Task brief - Everything in the records below goes into the copy exactly, except the pictures.

Task material -
----------
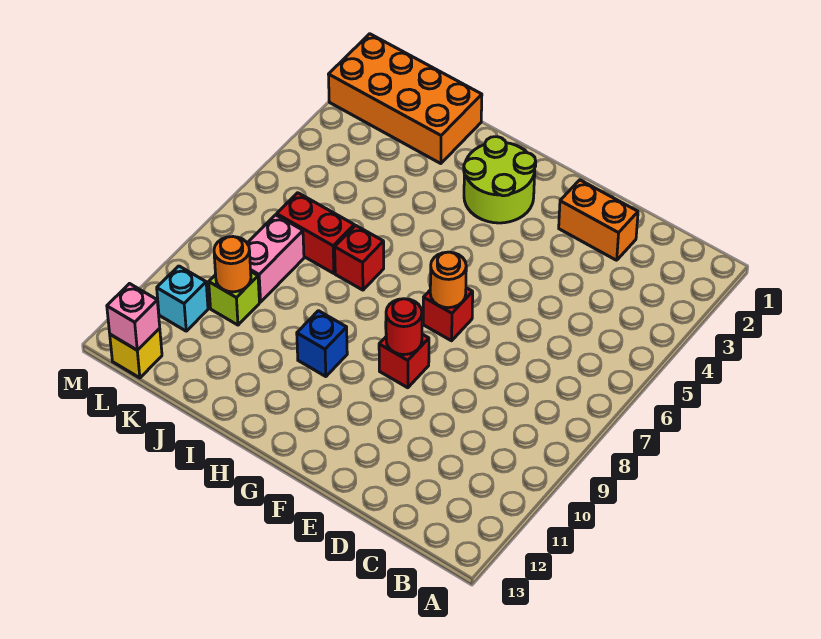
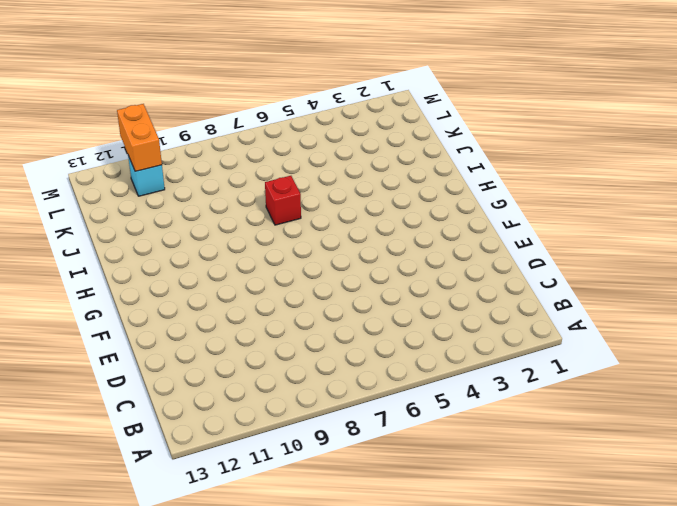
orange brick L11:M11 level 2 -> orange brick D2:E2 level 1
none -> red brick F7 level 1
none -> red brick F9 level 1
none -> lime round brick G2:H3 level 1

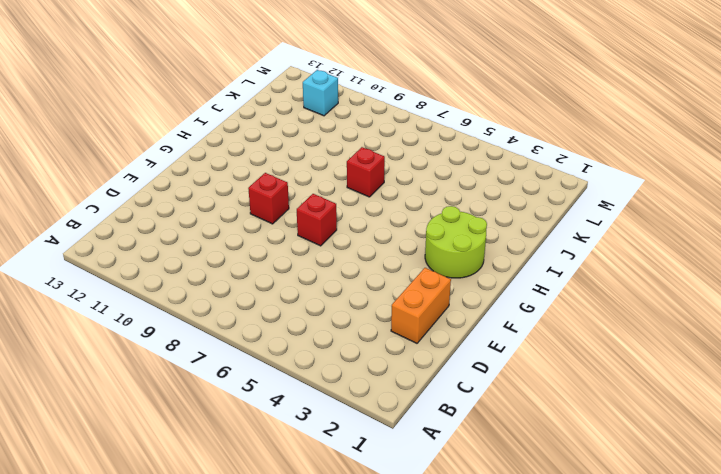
none -> blue brick H10 level 1
none -> orange brick J1:M2 level 1
none -> red brick J7:K7 level 1

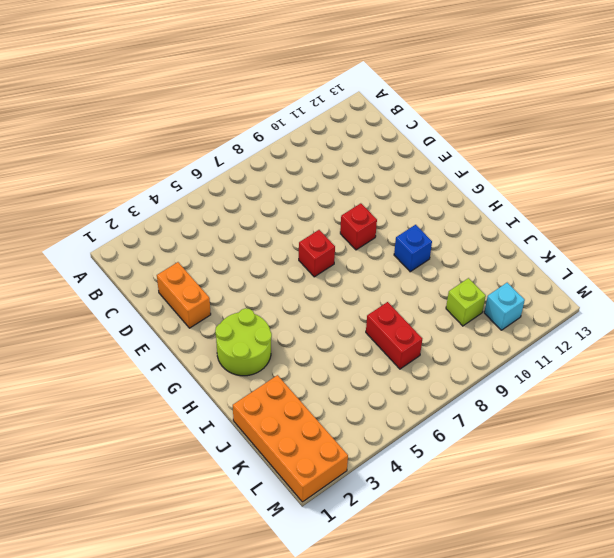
none -> red brick I7 level 1
none -> pink brick K8:K9 level 1
none -> yellow brick L13 level 1

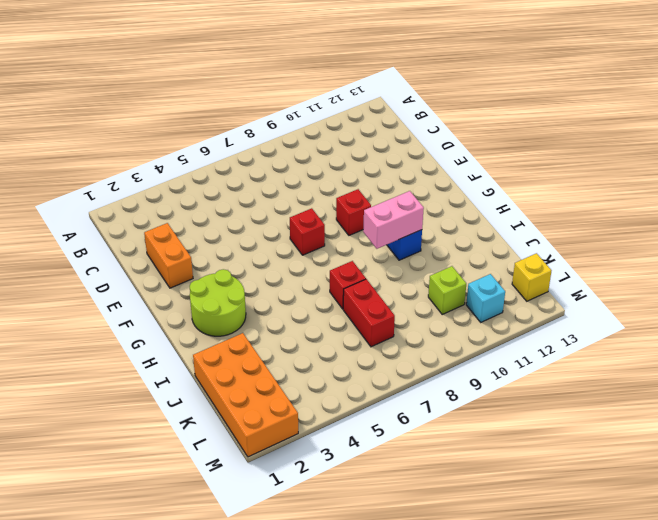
pink brick H9:H10 level 2 -> pink brick K8:K9 level 1
none -> orange round brick F7 level 2
none -> red round brick F9 level 2
none -> orange round brick K10 level 2

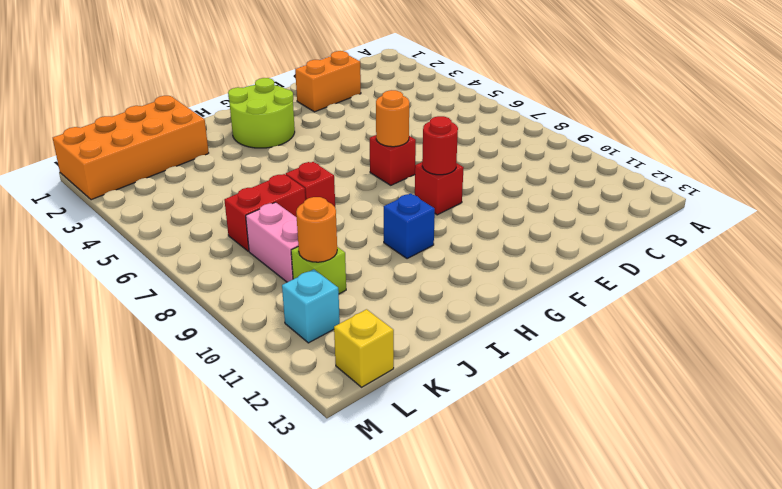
none -> pink brick L13 level 2

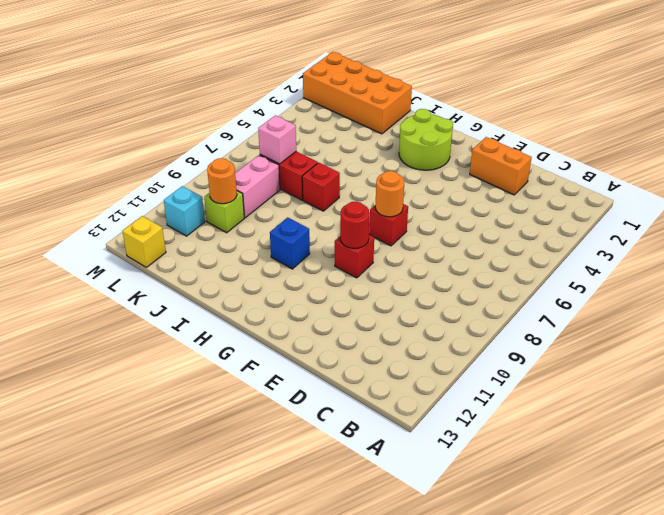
pink brick K7 level 2 -> pink brick L13 level 2

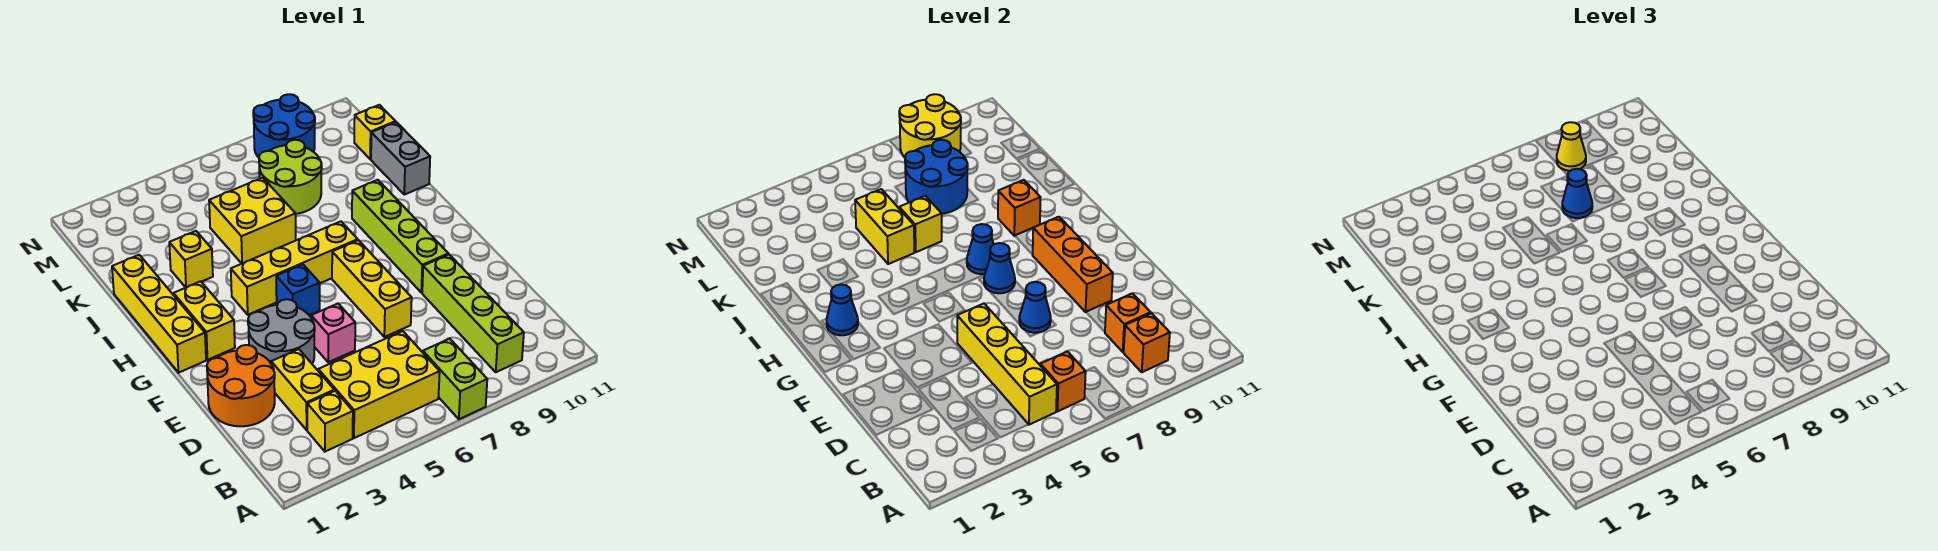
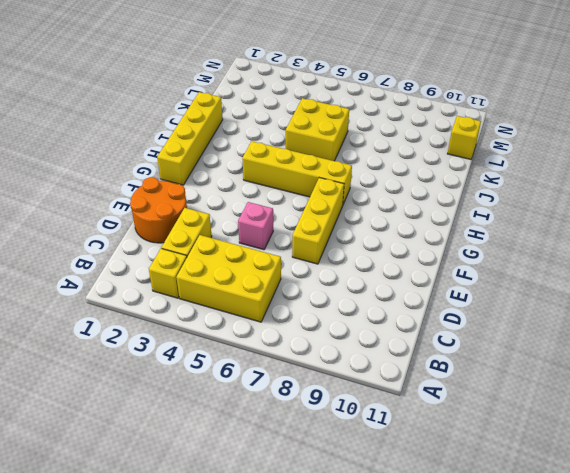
none -> lime brick A7:B7 level 1
none -> lime brick B9:E9 level 1
none -> grey round brick E3:F4 level 1
none -> lime brick F9:I9 level 1

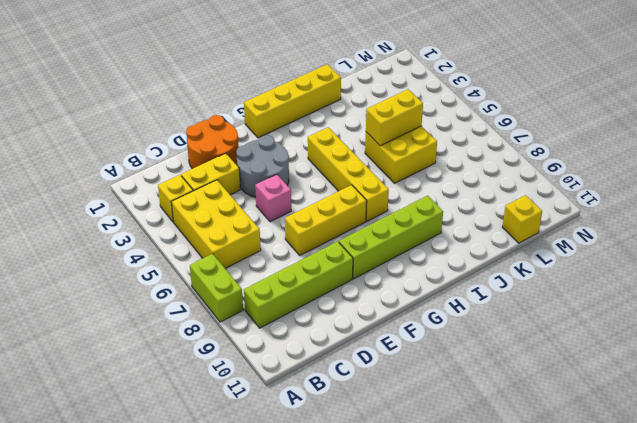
lime brick A7:A8 level 1 -> lime brick A7:B7 level 1
none -> yellow brick G2:H2 level 1
none -> blue brick G5 level 1
none -> yellow brick J3 level 1
none -> grey brick J11:K11 level 1

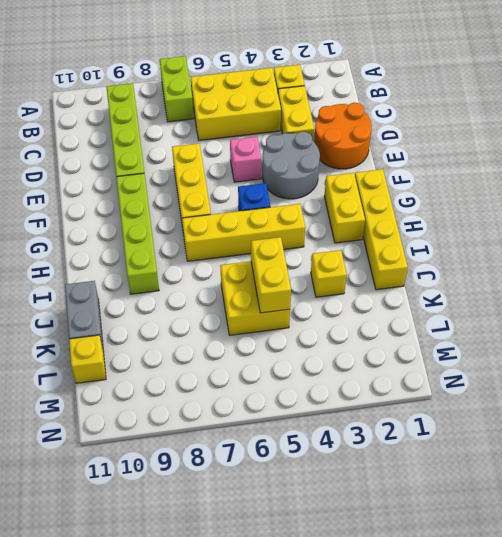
none -> lime round brick K7:L8 level 1
none -> blue round brick M8:N9 level 1
none -> yellow brick B5:E5 level 2
none -> orange brick B6 level 2

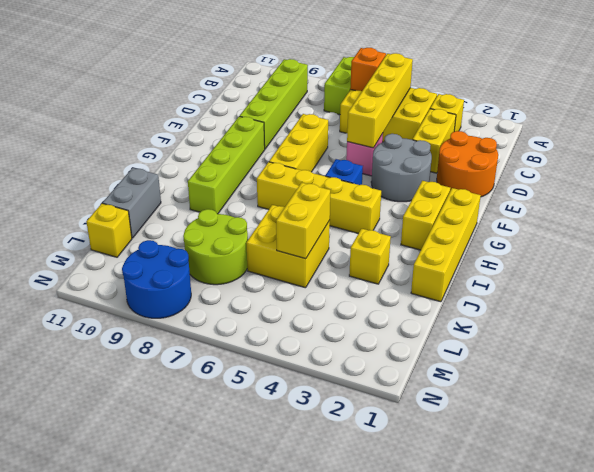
none -> orange brick B9 level 2
none -> orange brick C9 level 2
none -> blue cone E7 level 2
none -> orange brick E9:G9 level 2

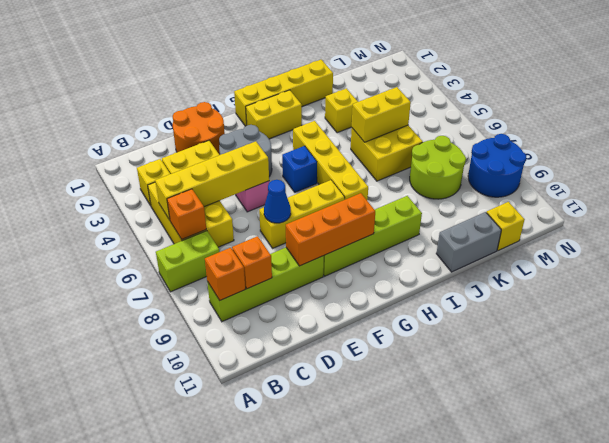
none -> blue cone G7 level 2
none -> blue cone H2 level 2
none -> blue cone H7 level 2
none -> orange brick I9 level 2

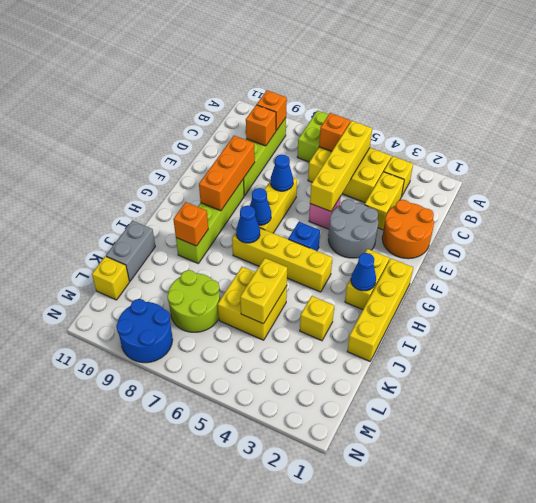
none -> yellow brick J6 level 2
none -> blue round brick K7:L8 level 2
none -> yellow round brick M8:N9 level 2
none -> blue cone K7 level 3

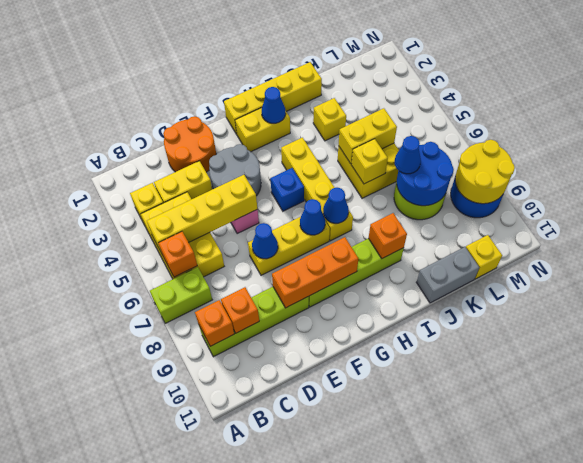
none -> yellow cone M8 level 3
----------
Reply -
orange brick L11:M11 level 2 -> orange brick D2:E2 level 1
none -> red brick F7 level 1
none -> red brick F9 level 1
none -> lime round brick G2:H3 level 1

none -> blue brick H10 level 1
none -> orange brick J1:M2 level 1
none -> red brick J7:K7 level 1

none -> red brick I7 level 1
none -> pink brick K8:K9 level 1
none -> yellow brick L13 level 1

pink brick H9:H10 level 2 -> pink brick K8:K9 level 1
none -> orange round brick F7 level 2
none -> red round brick F9 level 2
none -> orange round brick K10 level 2

none -> pink brick L13 level 2

pink brick K7 level 2 -> pink brick L13 level 2

none -> lime brick A7:B7 level 1
none -> lime brick B9:E9 level 1
none -> grey round brick E3:F4 level 1
none -> lime brick F9:I9 level 1

lime brick A7:A8 level 1 -> lime brick A7:B7 level 1
none -> yellow brick G2:H2 level 1
none -> blue brick G5 level 1
none -> yellow brick J3 level 1
none -> grey brick J11:K11 level 1

none -> lime round brick K7:L8 level 1
none -> blue round brick M8:N9 level 1
none -> yellow brick B5:E5 level 2
none -> orange brick B6 level 2

none -> orange brick B9 level 2
none -> orange brick C9 level 2
none -> blue cone E7 level 2
none -> orange brick E9:G9 level 2

none -> blue cone G7 level 2
none -> blue cone H2 level 2
none -> blue cone H7 level 2
none -> orange brick I9 level 2

none -> yellow brick J6 level 2
none -> blue round brick K7:L8 level 2
none -> yellow round brick M8:N9 level 2
none -> blue cone K7 level 3

none -> yellow cone M8 level 3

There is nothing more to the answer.